Reproduction without pictures: print every entry precisely as written.

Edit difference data
..............................

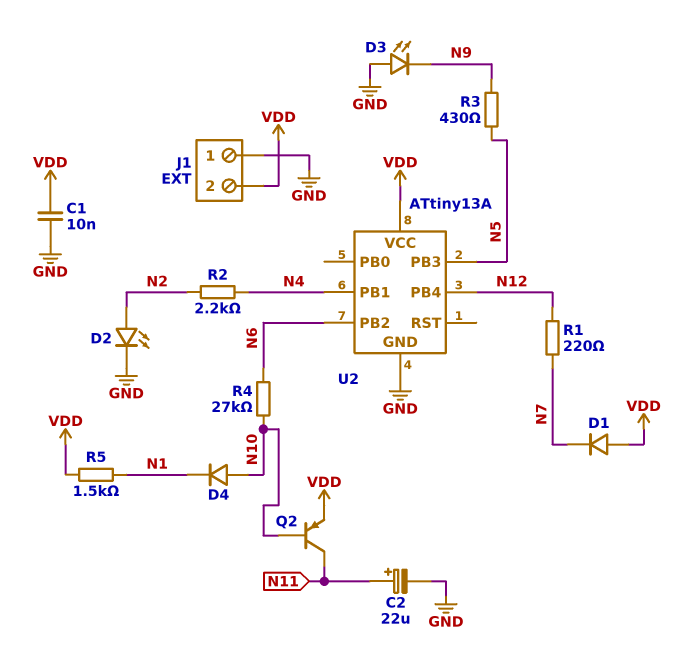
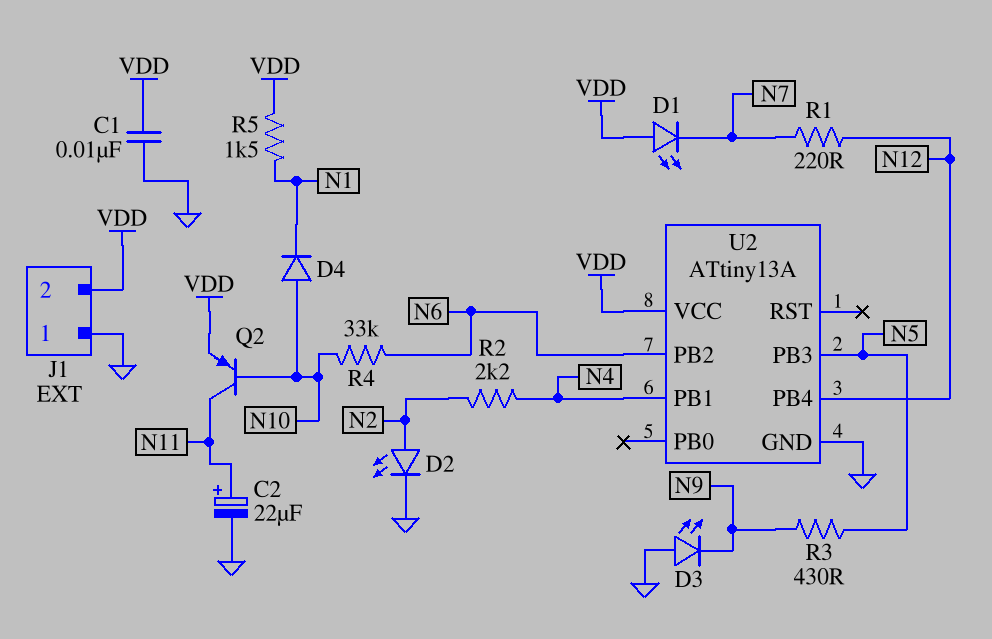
D1: diode (A VDD, K N7) -> LED (A VDD, K N7)
R4: 27k (N6, N10) -> 33k (N6, N10)

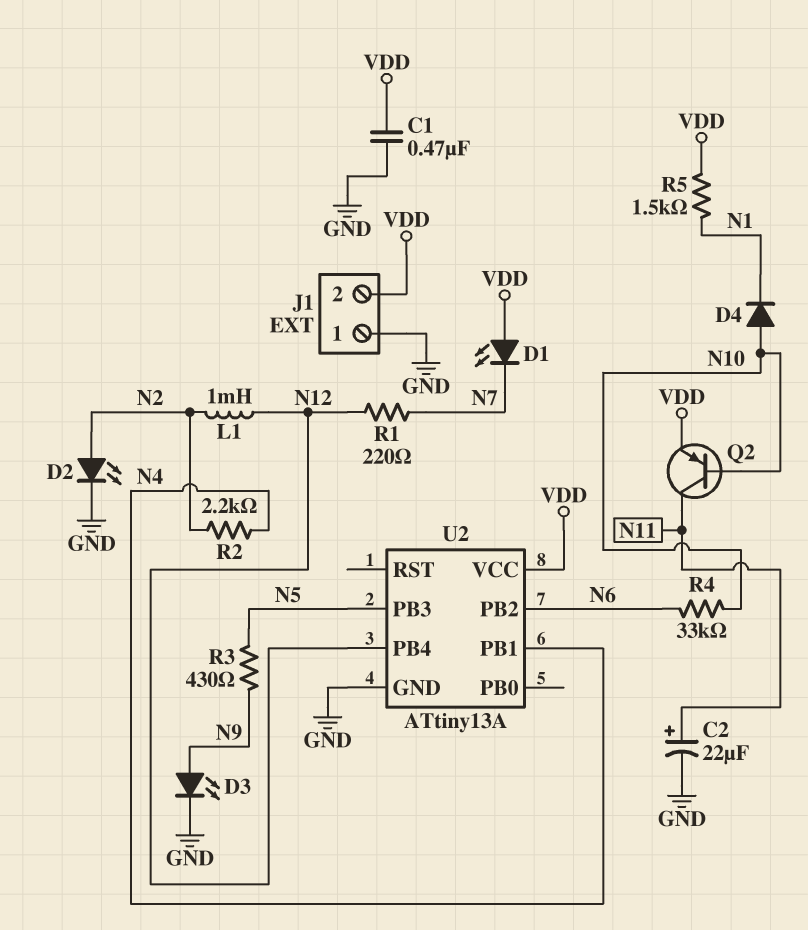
C1: 10nF (GND, VDD) -> 470nF (GND, VDD)
D3: LED (A GND, K N9) -> LED (A N9, K GND)
L1: none -> 1mH (N2, N12)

..............................

-- RESPONSE TO THIS TASK --
D1: diode (A VDD, K N7) -> LED (A VDD, K N7)
R4: 27k (N6, N10) -> 33k (N6, N10)

C1: 10nF (GND, VDD) -> 470nF (GND, VDD)
D3: LED (A GND, K N9) -> LED (A N9, K GND)
L1: none -> 1mH (N2, N12)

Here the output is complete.